:: RECORDS FOR THE TASK

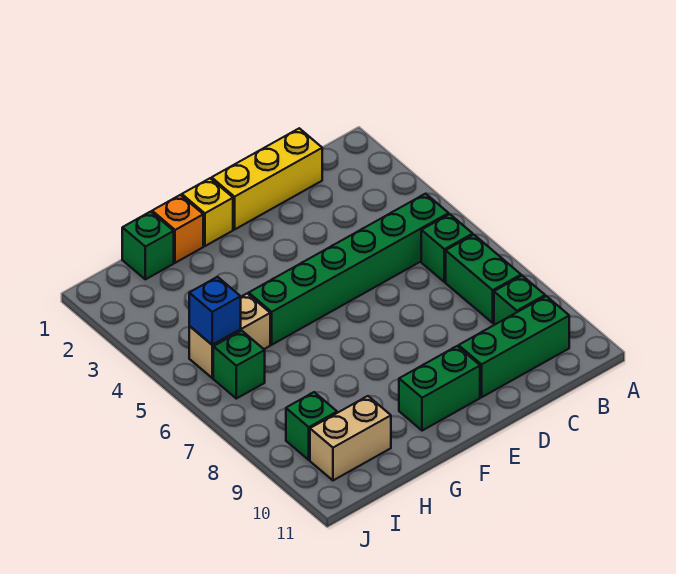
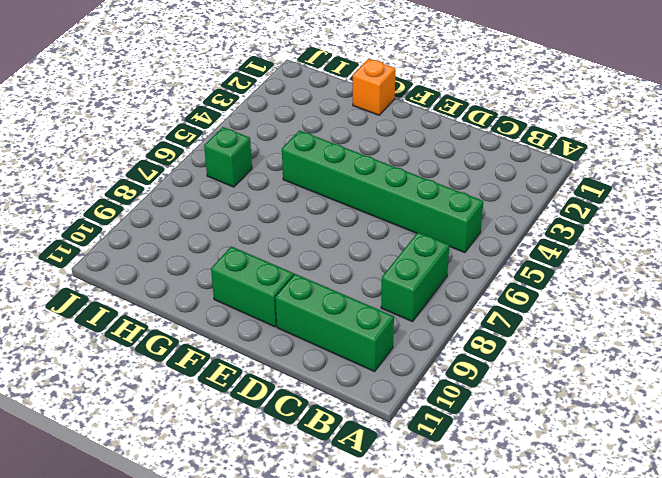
none -> green 1x1 brick [421,214,473,282]
none -> green 1x1 brick [494,276,545,325]
none -> yellow 1x3 brick [212,128,322,229]

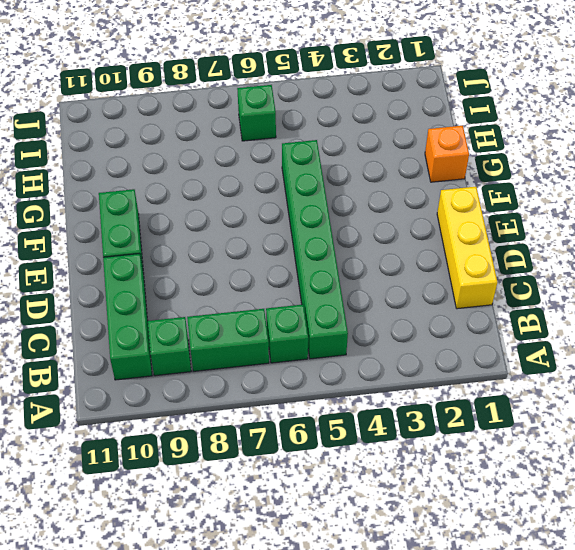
none -> yellow 1x1 brick [182,178,233,246]
none -> green 1x1 brick [122,212,174,279]
none -> tan 1x2 brick [189,294,270,378]

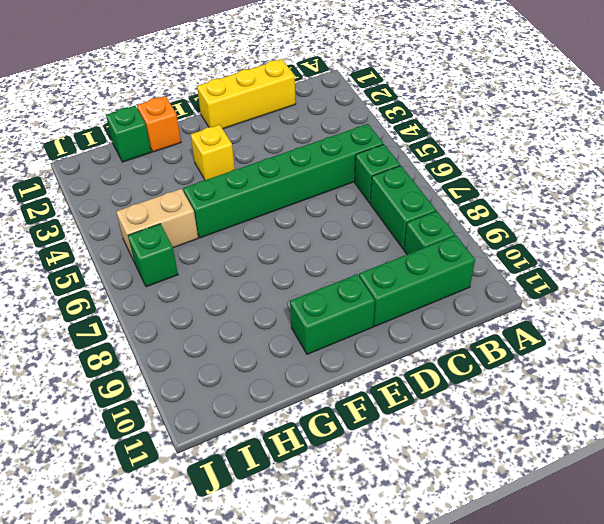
yellow 1x1 brick [190,125,235,180] -> yellow 1x1 brick moved to [182,178,233,246]
none -> tan 1x2 brick [310,396,391,480]
none -> green 1x1 brick [286,392,337,460]
none -> blue 1x1 brick [189,277,241,345]

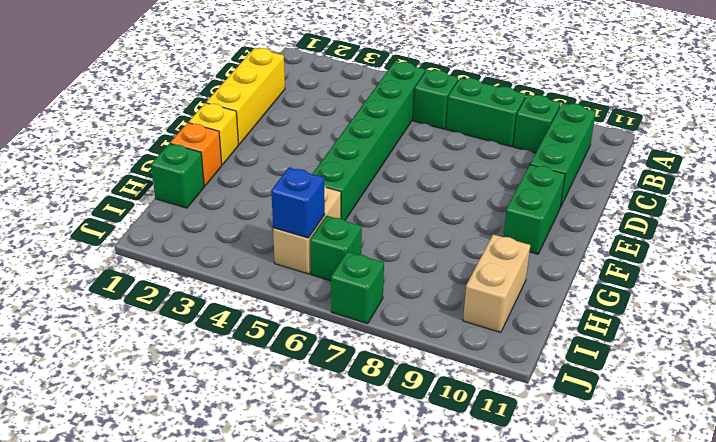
green 1x1 brick [331,252,384,324] -> green 1x1 brick moved to [286,392,337,460]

::::

▶ _EXERCISE DIRECTIONS_: For each line of the entries that holds the word "none", pull that line out.

▶ _RESULT_:
none -> green 1x1 brick [421,214,473,282]
none -> green 1x1 brick [494,276,545,325]
none -> yellow 1x3 brick [212,128,322,229]
none -> yellow 1x1 brick [182,178,233,246]
none -> green 1x1 brick [122,212,174,279]
none -> tan 1x2 brick [189,294,270,378]
none -> tan 1x2 brick [310,396,391,480]
none -> green 1x1 brick [286,392,337,460]
none -> blue 1x1 brick [189,277,241,345]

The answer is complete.